==== TASK MATERIAL ====

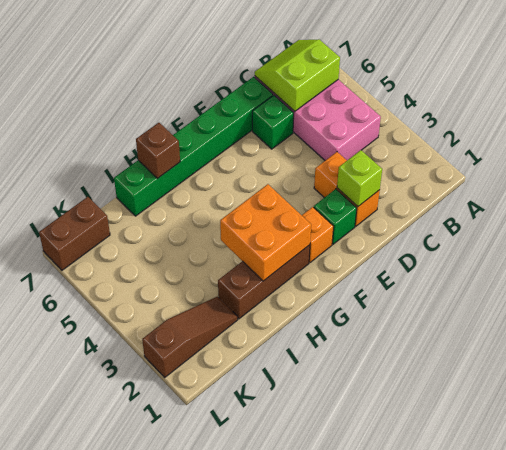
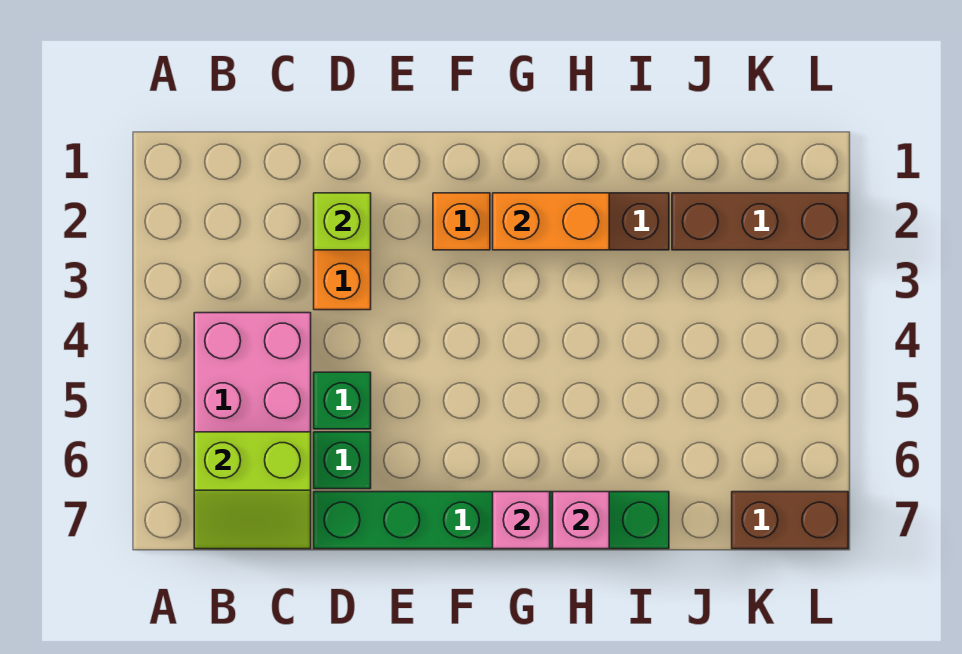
green brick E2 level 1 -> green brick D5 level 1
orange brick G2:H3 level 2 -> orange brick G2:H2 level 2
none -> pink brick G7 level 2
brown brick H7 level 2 -> pink brick H7 level 2
brown slope J2:L2 level 1 top L -> brown brick J2:L2 level 1

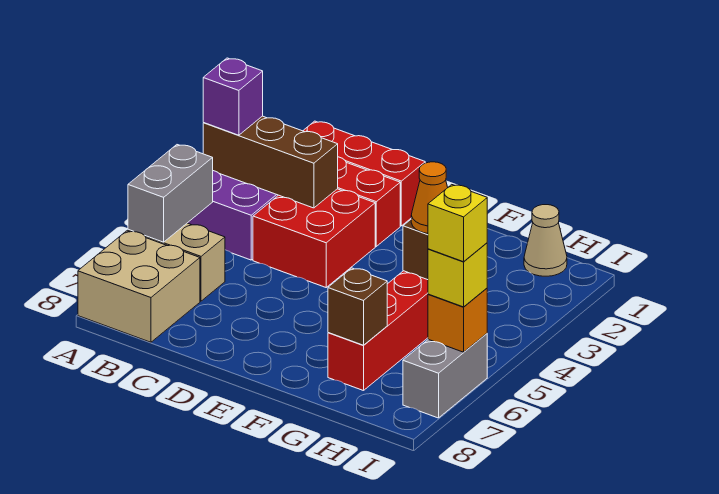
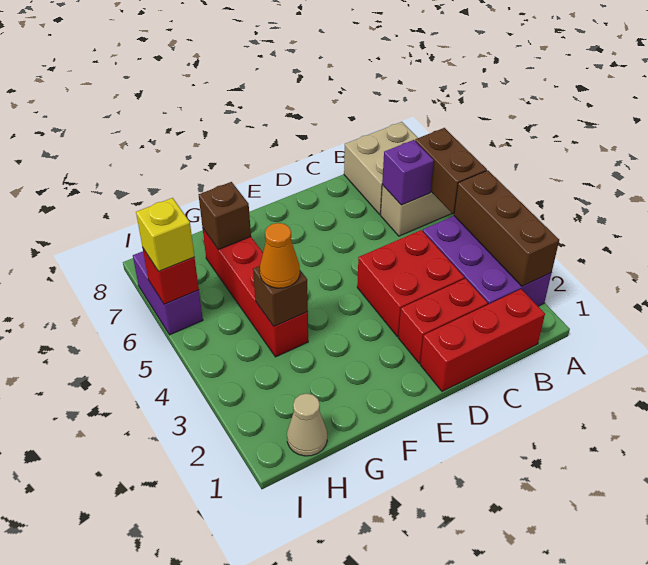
brown brick A3:C3 level 2 -> brown brick A2:A4 level 2
purple brick A3 level 3 -> purple brick B6 level 2
grey brick A5:A6 level 2 -> brown brick A5:A6 level 2
grey brick I6:I7 level 1 -> purple brick I6:I7 level 1
orange brick I6 level 2 -> red brick I6 level 2
yellow brick I6 level 4 -> none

====

→ **EXERCISE OBJECTIVE**: An exact copy of the material is required, minus the pictures.

→ **THE COMPLETED TASK**:
green brick E2 level 1 -> green brick D5 level 1
orange brick G2:H3 level 2 -> orange brick G2:H2 level 2
none -> pink brick G7 level 2
brown brick H7 level 2 -> pink brick H7 level 2
brown slope J2:L2 level 1 top L -> brown brick J2:L2 level 1

brown brick A3:C3 level 2 -> brown brick A2:A4 level 2
purple brick A3 level 3 -> purple brick B6 level 2
grey brick A5:A6 level 2 -> brown brick A5:A6 level 2
grey brick I6:I7 level 1 -> purple brick I6:I7 level 1
orange brick I6 level 2 -> red brick I6 level 2
yellow brick I6 level 4 -> none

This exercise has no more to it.